# Required action:
Could you write out the records below exactly, without omitting a line?

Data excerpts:
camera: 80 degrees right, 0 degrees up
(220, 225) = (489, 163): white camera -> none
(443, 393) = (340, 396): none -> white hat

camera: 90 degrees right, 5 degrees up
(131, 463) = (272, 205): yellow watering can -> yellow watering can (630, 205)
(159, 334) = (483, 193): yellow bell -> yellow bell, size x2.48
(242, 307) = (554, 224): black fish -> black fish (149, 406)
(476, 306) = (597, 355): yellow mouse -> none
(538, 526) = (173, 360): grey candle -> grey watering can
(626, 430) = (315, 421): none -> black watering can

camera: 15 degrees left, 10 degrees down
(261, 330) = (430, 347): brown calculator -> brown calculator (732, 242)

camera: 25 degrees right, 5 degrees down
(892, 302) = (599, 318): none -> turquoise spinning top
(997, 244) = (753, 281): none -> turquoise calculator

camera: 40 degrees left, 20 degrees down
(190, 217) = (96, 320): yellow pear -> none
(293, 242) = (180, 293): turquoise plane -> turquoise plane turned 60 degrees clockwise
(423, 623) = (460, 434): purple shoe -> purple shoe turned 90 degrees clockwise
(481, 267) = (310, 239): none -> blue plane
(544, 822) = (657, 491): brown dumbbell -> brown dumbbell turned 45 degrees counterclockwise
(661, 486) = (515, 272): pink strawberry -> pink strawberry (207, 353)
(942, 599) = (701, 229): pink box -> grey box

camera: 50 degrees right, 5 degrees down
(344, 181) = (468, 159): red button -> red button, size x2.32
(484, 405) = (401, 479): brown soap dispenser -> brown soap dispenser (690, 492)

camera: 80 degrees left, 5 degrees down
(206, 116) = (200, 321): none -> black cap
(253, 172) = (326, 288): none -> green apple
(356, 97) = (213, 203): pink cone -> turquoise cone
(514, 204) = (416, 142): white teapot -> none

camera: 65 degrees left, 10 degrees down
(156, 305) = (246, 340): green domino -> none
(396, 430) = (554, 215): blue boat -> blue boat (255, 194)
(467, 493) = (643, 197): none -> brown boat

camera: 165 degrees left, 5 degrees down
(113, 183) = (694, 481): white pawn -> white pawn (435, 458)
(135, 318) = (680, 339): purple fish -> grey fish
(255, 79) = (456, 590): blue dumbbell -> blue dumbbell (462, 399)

# Final answer:
camera: 80 degrees right, 0 degrees up
(220, 225) = (489, 163): white camera -> none
(443, 393) = (340, 396): none -> white hat

camera: 90 degrees right, 5 degrees up
(131, 463) = (272, 205): yellow watering can -> yellow watering can (630, 205)
(159, 334) = (483, 193): yellow bell -> yellow bell, size x2.48
(242, 307) = (554, 224): black fish -> black fish (149, 406)
(476, 306) = (597, 355): yellow mouse -> none
(538, 526) = (173, 360): grey candle -> grey watering can
(626, 430) = (315, 421): none -> black watering can

camera: 15 degrees left, 10 degrees down
(261, 330) = (430, 347): brown calculator -> brown calculator (732, 242)

camera: 25 degrees right, 5 degrees down
(892, 302) = (599, 318): none -> turquoise spinning top
(997, 244) = (753, 281): none -> turquoise calculator

camera: 40 degrees left, 20 degrees down
(190, 217) = (96, 320): yellow pear -> none
(293, 242) = (180, 293): turquoise plane -> turquoise plane turned 60 degrees clockwise
(423, 623) = (460, 434): purple shoe -> purple shoe turned 90 degrees clockwise
(481, 267) = (310, 239): none -> blue plane
(544, 822) = (657, 491): brown dumbbell -> brown dumbbell turned 45 degrees counterclockwise
(661, 486) = (515, 272): pink strawberry -> pink strawberry (207, 353)
(942, 599) = (701, 229): pink box -> grey box

camera: 50 degrees right, 5 degrees down
(344, 181) = (468, 159): red button -> red button, size x2.32
(484, 405) = (401, 479): brown soap dispenser -> brown soap dispenser (690, 492)

camera: 80 degrees left, 5 degrees down
(206, 116) = (200, 321): none -> black cap
(253, 172) = (326, 288): none -> green apple
(356, 97) = (213, 203): pink cone -> turquoise cone
(514, 204) = (416, 142): white teapot -> none

camera: 65 degrees left, 10 degrees down
(156, 305) = (246, 340): green domino -> none
(396, 430) = (554, 215): blue boat -> blue boat (255, 194)
(467, 493) = (643, 197): none -> brown boat

camera: 165 degrees left, 5 degrees down
(113, 183) = (694, 481): white pawn -> white pawn (435, 458)
(135, 318) = (680, 339): purple fish -> grey fish
(255, 79) = (456, 590): blue dumbbell -> blue dumbbell (462, 399)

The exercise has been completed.